→ **Task requirements**
Go through the data and copy every line exactly, but not the images.

→ **Data segment**

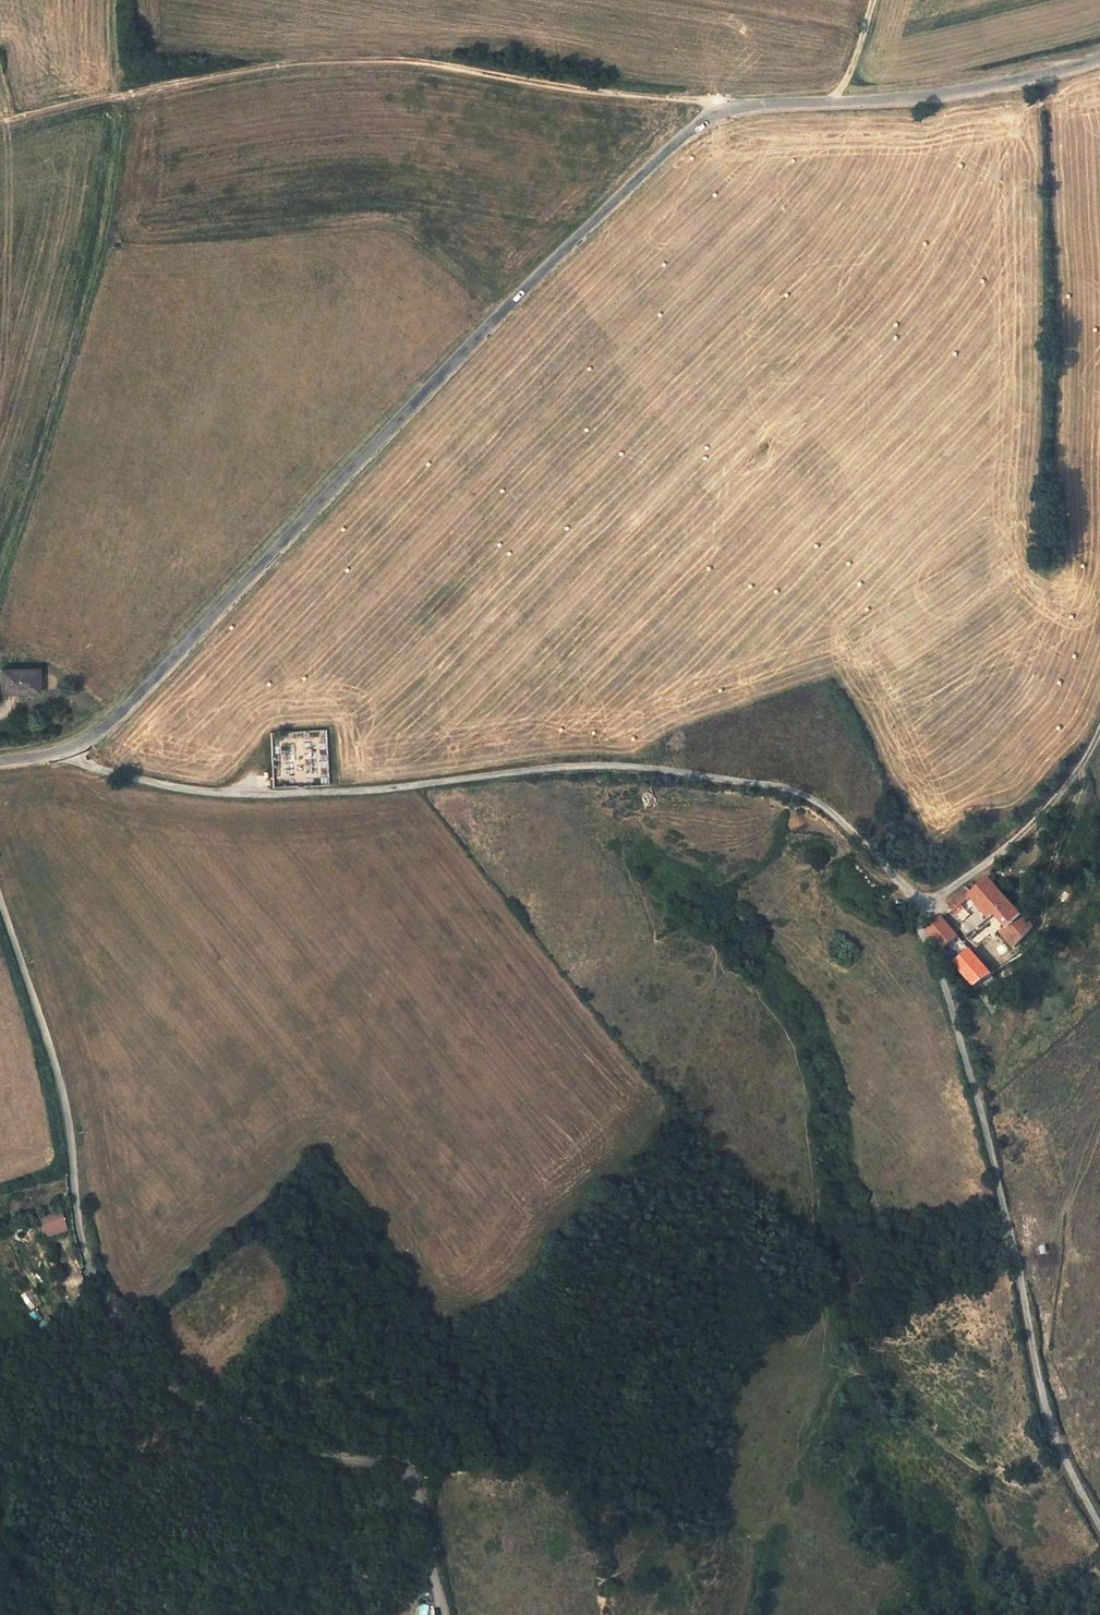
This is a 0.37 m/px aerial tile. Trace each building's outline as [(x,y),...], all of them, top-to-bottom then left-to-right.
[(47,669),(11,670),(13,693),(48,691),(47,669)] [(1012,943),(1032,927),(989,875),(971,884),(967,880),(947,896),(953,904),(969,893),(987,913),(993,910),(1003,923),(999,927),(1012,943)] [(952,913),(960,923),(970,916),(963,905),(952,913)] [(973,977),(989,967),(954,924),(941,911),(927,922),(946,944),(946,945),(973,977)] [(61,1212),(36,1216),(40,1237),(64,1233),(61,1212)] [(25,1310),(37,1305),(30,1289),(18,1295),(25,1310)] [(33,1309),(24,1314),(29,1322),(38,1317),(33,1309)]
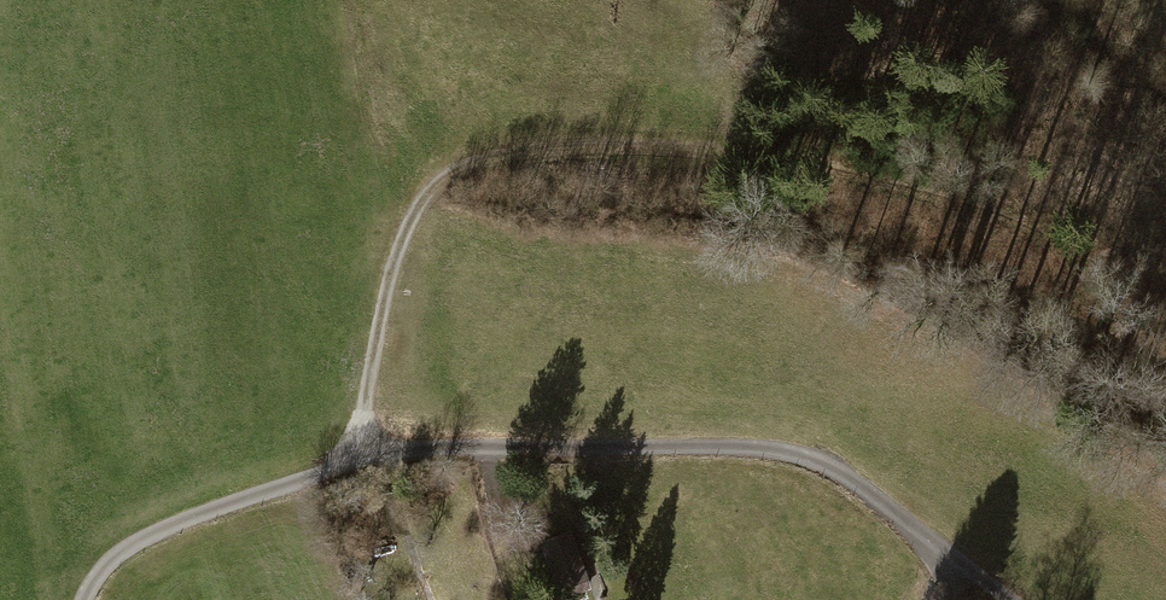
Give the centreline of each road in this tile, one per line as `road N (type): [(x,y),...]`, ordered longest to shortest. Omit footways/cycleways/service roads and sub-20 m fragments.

→ **Answer for this exercise**
This is a 0.37 m/px aerial tile. Trace each building's outline as [(x,y),...], all of them, top-to-bottom then left-to-right.
[(47,669),(11,670),(13,693),(48,691),(47,669)] [(1012,943),(1032,927),(989,875),(971,884),(967,880),(947,896),(953,904),(969,893),(987,913),(993,910),(1003,923),(999,927),(1012,943)] [(952,913),(960,923),(970,916),(963,905),(952,913)] [(973,977),(989,967),(954,924),(941,911),(927,922),(946,944),(946,945),(973,977)] [(61,1212),(36,1216),(40,1237),(64,1233),(61,1212)] [(25,1310),(37,1305),(30,1289),(18,1295),(25,1310)] [(33,1309),(24,1314),(29,1322),(38,1317),(33,1309)]
Give the centreline of each road in this tile, one per line as `road N (type): [(x,y),...]`, ordered longest to shortest. Omit footways/cycleways/service roads and sub-20 m fragments.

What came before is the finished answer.